_TASK PROMPT_:
From the material below, pull each line containing the string "turned".

**********

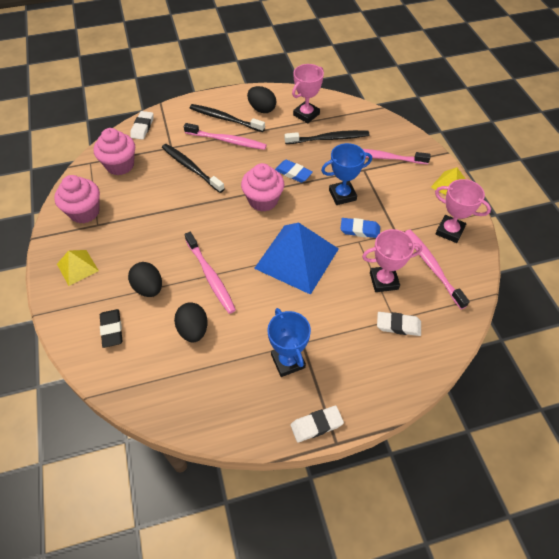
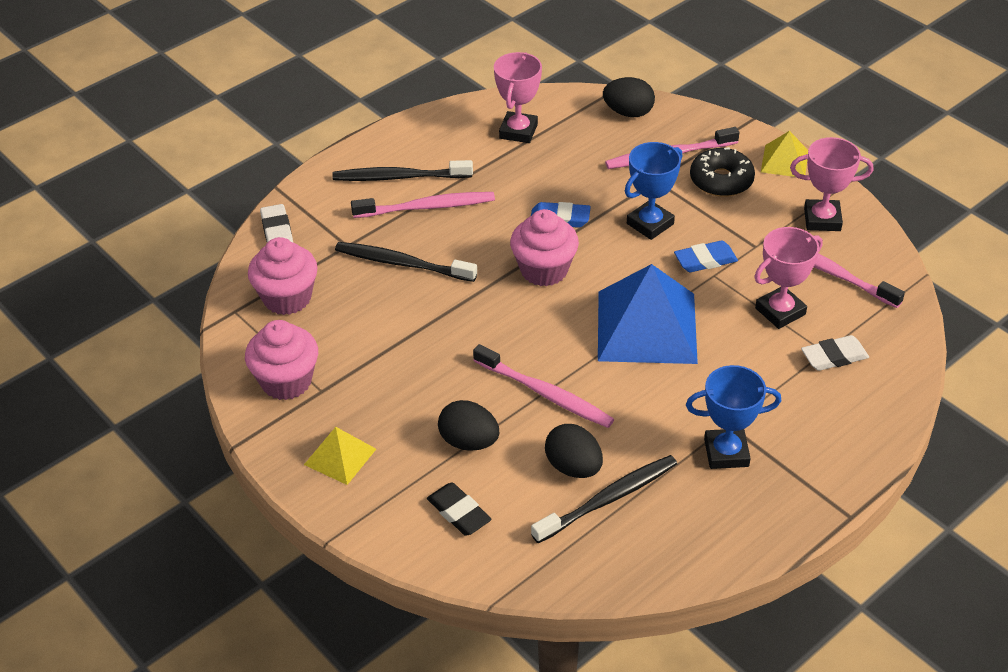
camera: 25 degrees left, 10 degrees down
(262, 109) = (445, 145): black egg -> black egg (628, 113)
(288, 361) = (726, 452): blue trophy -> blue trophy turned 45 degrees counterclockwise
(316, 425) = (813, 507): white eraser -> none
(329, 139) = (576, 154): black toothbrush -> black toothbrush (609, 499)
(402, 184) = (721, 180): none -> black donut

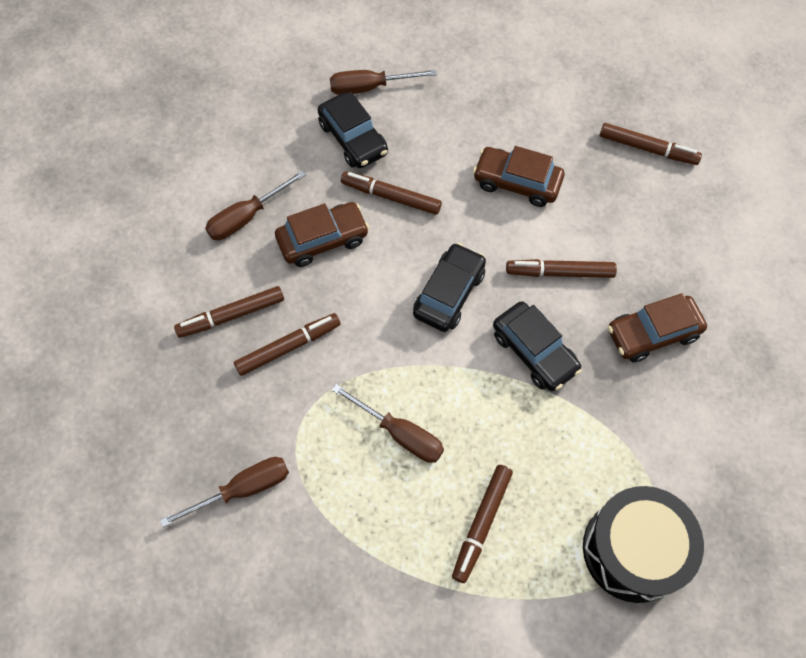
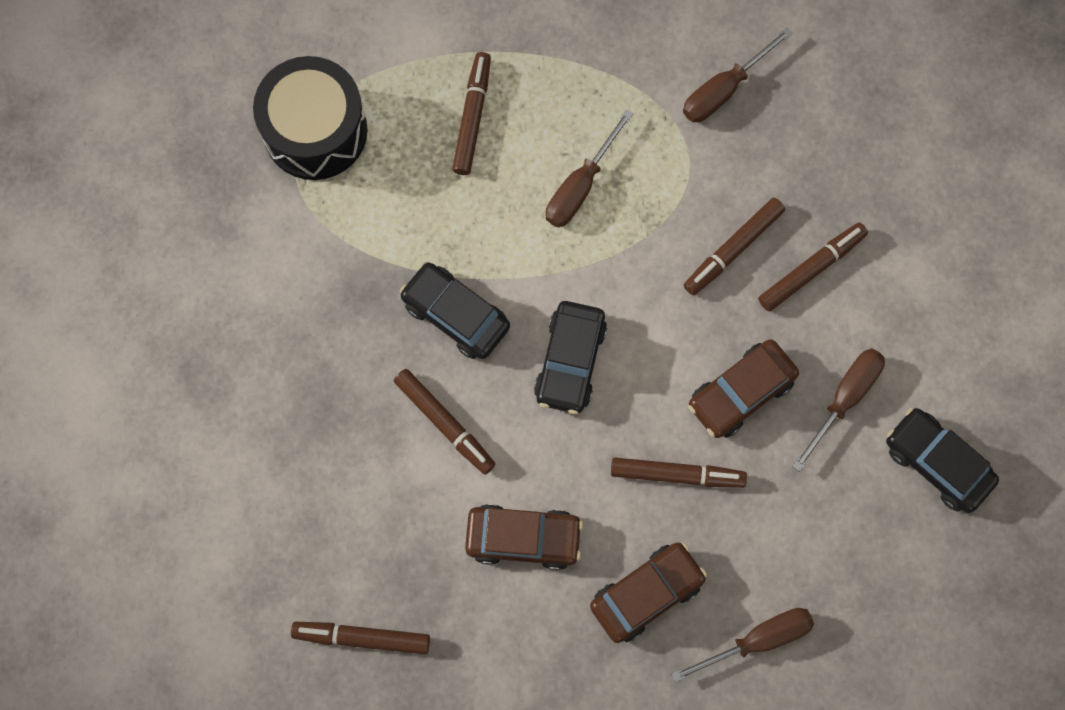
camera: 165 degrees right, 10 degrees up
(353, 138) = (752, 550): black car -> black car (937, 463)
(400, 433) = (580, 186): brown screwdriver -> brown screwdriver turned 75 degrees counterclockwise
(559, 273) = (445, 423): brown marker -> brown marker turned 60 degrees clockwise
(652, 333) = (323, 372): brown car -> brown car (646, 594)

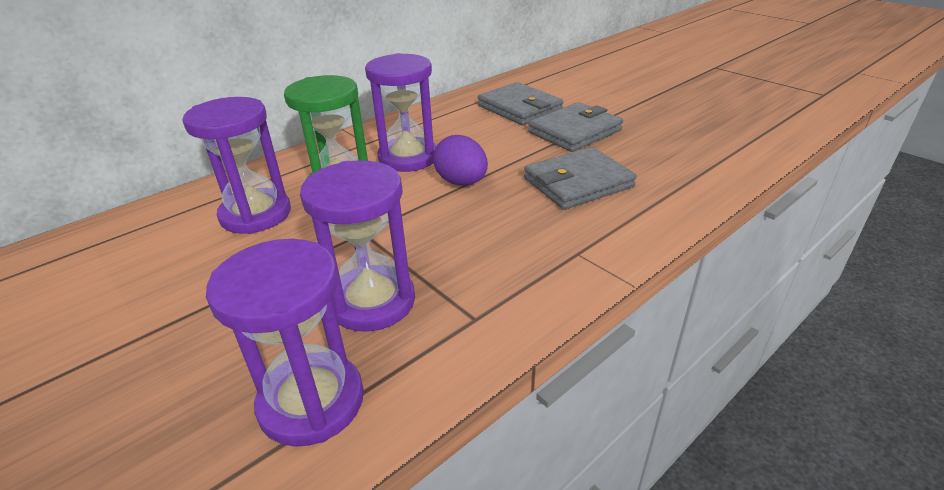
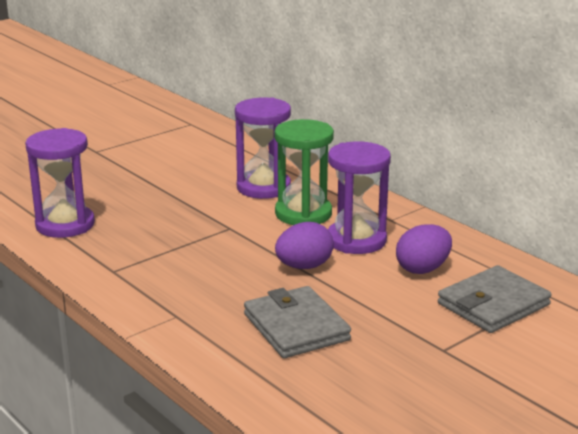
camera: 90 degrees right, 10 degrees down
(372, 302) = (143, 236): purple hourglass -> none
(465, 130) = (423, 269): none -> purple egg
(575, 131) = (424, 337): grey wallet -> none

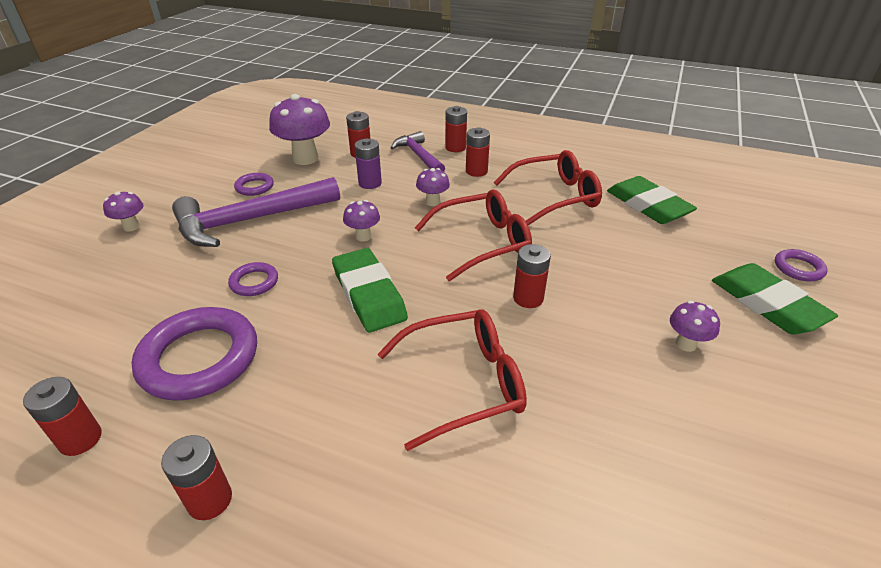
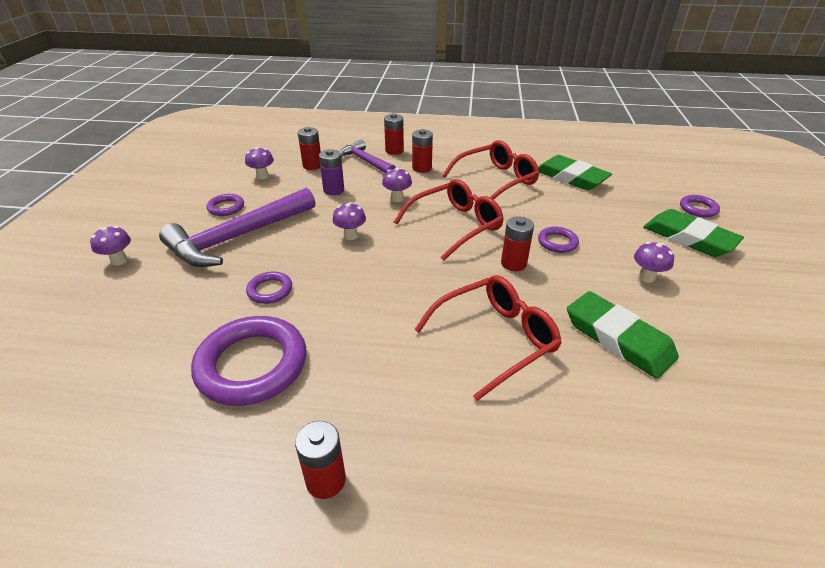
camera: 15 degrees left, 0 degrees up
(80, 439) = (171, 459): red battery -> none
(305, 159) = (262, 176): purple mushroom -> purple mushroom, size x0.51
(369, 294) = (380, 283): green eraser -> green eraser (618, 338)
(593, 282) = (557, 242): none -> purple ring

**********

_EXERCISE SOLUTION_:
(288, 361) = (726, 452): blue trophy -> blue trophy turned 45 degrees counterclockwise
(400, 433) = (580, 186): brown screwdriver -> brown screwdriver turned 75 degrees counterclockwise
(559, 273) = (445, 423): brown marker -> brown marker turned 60 degrees clockwise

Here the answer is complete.